DATA FOR REVIEW>
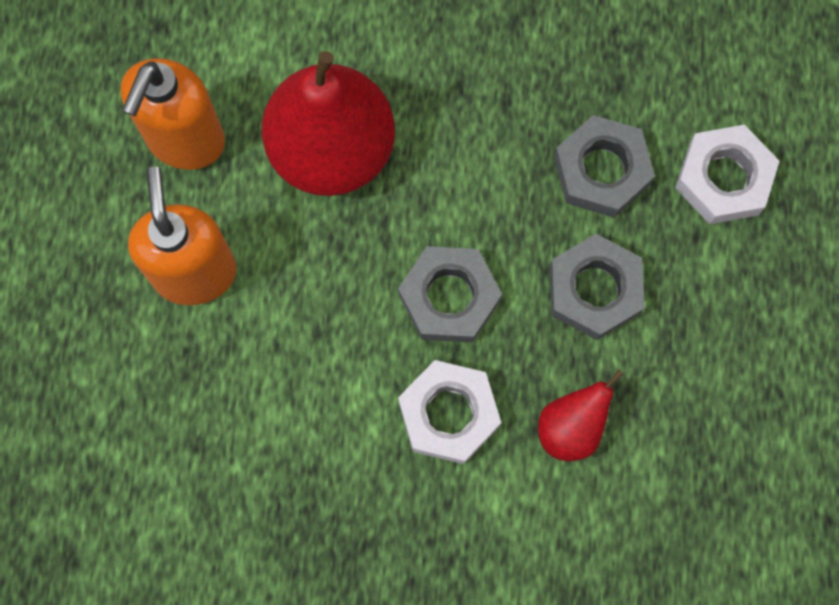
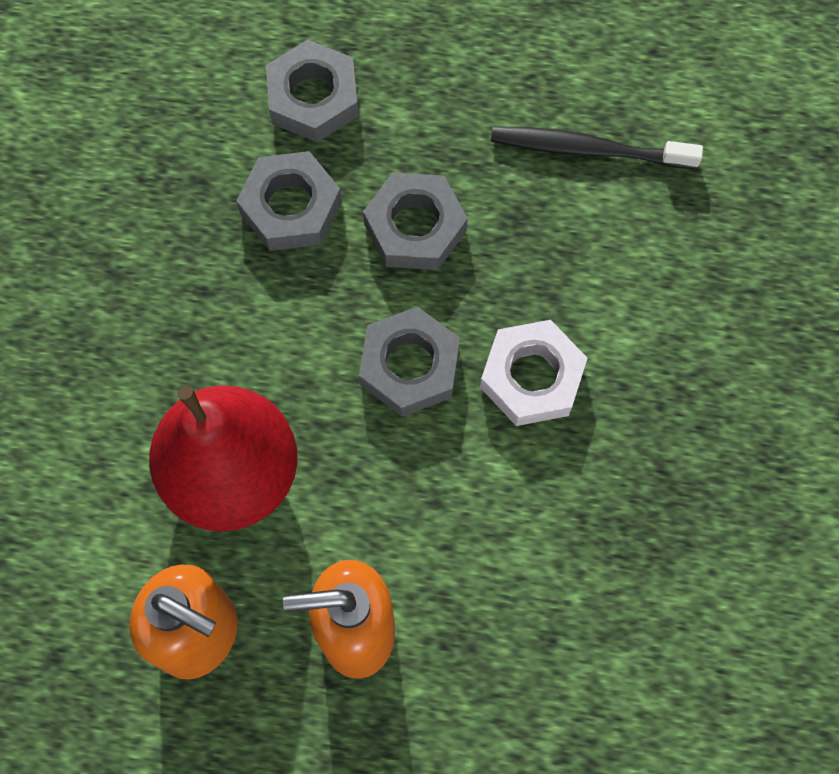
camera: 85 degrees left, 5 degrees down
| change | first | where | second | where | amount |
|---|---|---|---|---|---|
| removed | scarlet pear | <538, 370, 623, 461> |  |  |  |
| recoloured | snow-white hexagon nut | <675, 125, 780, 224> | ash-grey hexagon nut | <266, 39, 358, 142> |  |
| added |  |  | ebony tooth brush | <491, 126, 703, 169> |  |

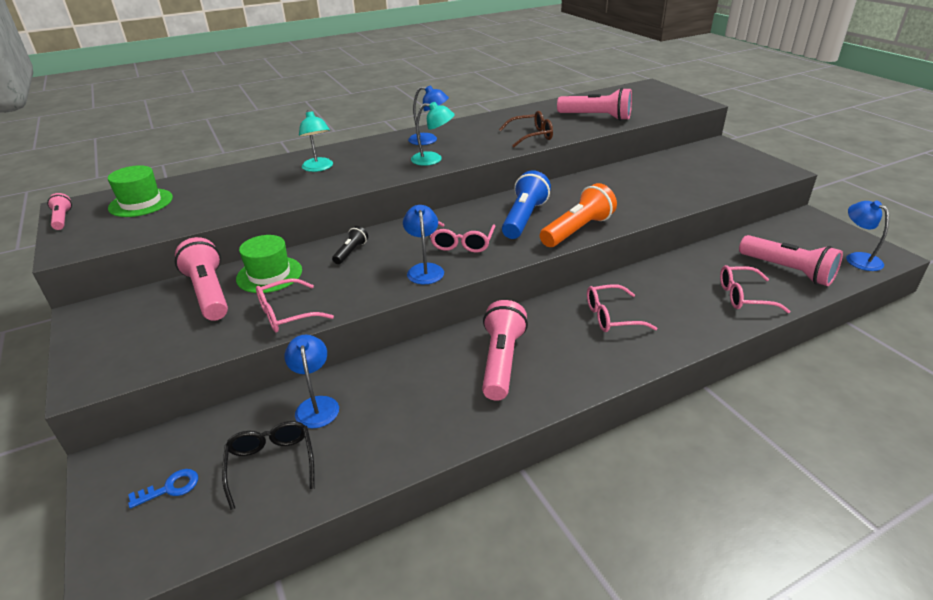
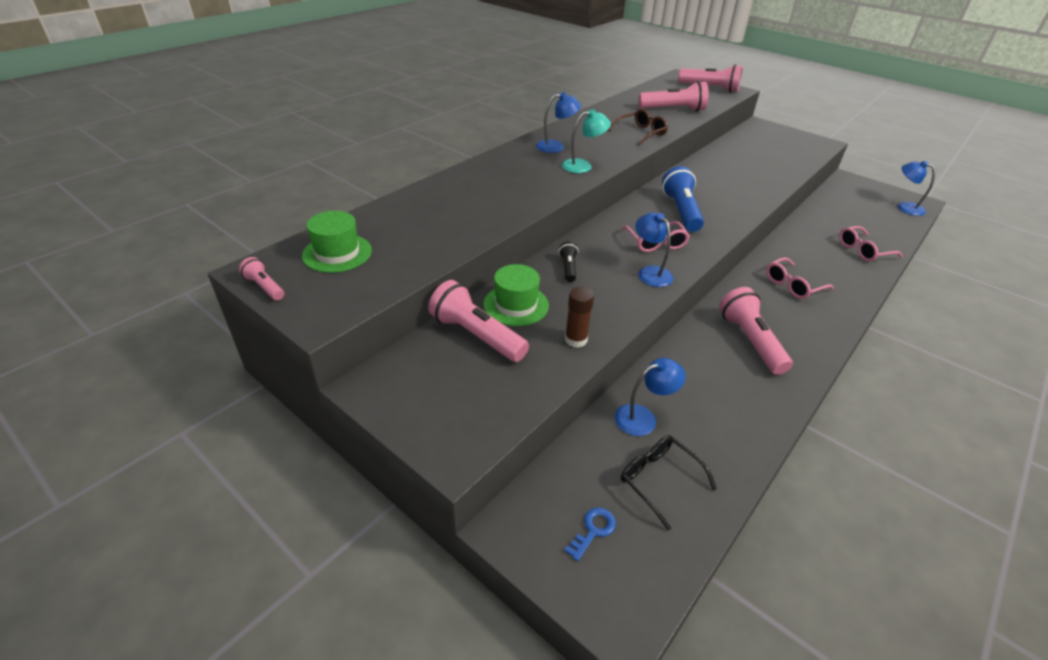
camera: 25 degrees left, 5 degrees up
| change | first | where | second | where | amount |
|---|---|---|---|---|---|
| replaced | rosy spectacles | <256, 278, 334, 332> | dark brown glue stick | <565, 287, 594, 348> |  |
| turned | royal blue reading lamp | <284, 335, 339, 428> |  | <615, 358, 686, 436> | 105 degrees clockwise |
| removed | teal reading lamp | <299, 110, 333, 172> |  |  |  |
| removed | orange-coloured pocket torch | <540, 183, 617, 247> |  |  |  |
| moved | rosy pocket torch | <739, 235, 843, 286> |  | <678, 64, 743, 93> |  |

WHAT NEEDS TO BE DONE>
An exact copy of all entries is needed, with no pictures in it.

REPLY>
camera: 85 degrees left, 5 degrees down
| change | first | where | second | where | amount |
|---|---|---|---|---|---|
| removed | scarlet pear | <538, 370, 623, 461> |  |  |  |
| recoloured | snow-white hexagon nut | <675, 125, 780, 224> | ash-grey hexagon nut | <266, 39, 358, 142> |  |
| added |  |  | ebony tooth brush | <491, 126, 703, 169> |  |

camera: 25 degrees left, 5 degrees up
| change | first | where | second | where | amount |
|---|---|---|---|---|---|
| replaced | rosy spectacles | <256, 278, 334, 332> | dark brown glue stick | <565, 287, 594, 348> |  |
| turned | royal blue reading lamp | <284, 335, 339, 428> |  | <615, 358, 686, 436> | 105 degrees clockwise |
| removed | teal reading lamp | <299, 110, 333, 172> |  |  |  |
| removed | orange-coloured pocket torch | <540, 183, 617, 247> |  |  |  |
| moved | rosy pocket torch | <739, 235, 843, 286> |  | <678, 64, 743, 93> |  |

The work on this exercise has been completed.